[[ Data provided, beginning ]]

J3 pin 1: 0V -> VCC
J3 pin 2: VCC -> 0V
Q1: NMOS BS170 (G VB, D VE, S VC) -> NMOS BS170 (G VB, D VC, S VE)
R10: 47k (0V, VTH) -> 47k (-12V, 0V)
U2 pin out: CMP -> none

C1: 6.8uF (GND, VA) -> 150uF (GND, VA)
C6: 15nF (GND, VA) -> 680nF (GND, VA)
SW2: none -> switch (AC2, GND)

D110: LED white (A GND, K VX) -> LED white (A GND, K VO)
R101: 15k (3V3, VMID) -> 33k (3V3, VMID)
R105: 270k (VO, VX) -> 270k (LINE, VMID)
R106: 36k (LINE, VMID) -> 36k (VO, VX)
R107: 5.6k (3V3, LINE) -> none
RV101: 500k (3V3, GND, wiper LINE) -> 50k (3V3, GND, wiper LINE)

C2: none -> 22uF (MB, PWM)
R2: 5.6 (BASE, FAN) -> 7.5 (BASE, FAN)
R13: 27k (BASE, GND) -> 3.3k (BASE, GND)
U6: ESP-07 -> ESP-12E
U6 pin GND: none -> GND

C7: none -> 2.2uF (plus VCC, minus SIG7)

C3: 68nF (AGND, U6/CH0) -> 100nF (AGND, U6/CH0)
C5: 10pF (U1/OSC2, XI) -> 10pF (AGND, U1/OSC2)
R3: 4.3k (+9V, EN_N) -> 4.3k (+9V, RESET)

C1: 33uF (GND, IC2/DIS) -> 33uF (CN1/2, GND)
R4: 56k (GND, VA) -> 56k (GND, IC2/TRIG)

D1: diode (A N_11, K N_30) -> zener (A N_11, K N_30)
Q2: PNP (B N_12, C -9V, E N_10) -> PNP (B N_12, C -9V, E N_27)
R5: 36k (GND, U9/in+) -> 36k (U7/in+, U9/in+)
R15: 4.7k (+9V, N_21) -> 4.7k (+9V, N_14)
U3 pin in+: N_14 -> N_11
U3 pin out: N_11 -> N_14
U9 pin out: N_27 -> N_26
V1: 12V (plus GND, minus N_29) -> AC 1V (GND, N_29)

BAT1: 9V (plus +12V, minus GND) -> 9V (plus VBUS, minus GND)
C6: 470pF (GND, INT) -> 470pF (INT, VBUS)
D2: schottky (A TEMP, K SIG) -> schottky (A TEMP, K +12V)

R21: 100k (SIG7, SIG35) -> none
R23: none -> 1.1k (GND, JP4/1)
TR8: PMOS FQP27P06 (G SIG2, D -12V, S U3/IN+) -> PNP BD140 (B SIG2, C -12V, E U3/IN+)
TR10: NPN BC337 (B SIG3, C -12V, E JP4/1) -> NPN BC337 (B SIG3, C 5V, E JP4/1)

[[ Data provided, end ]]

▶ _The task_
From the data above, copy each line that holds "plus".

▶ _Answer to this problem_
C7: none -> 2.2uF (plus VCC, minus SIG7)
V1: 12V (plus GND, minus N_29) -> AC 1V (GND, N_29)
BAT1: 9V (plus +12V, minus GND) -> 9V (plus VBUS, minus GND)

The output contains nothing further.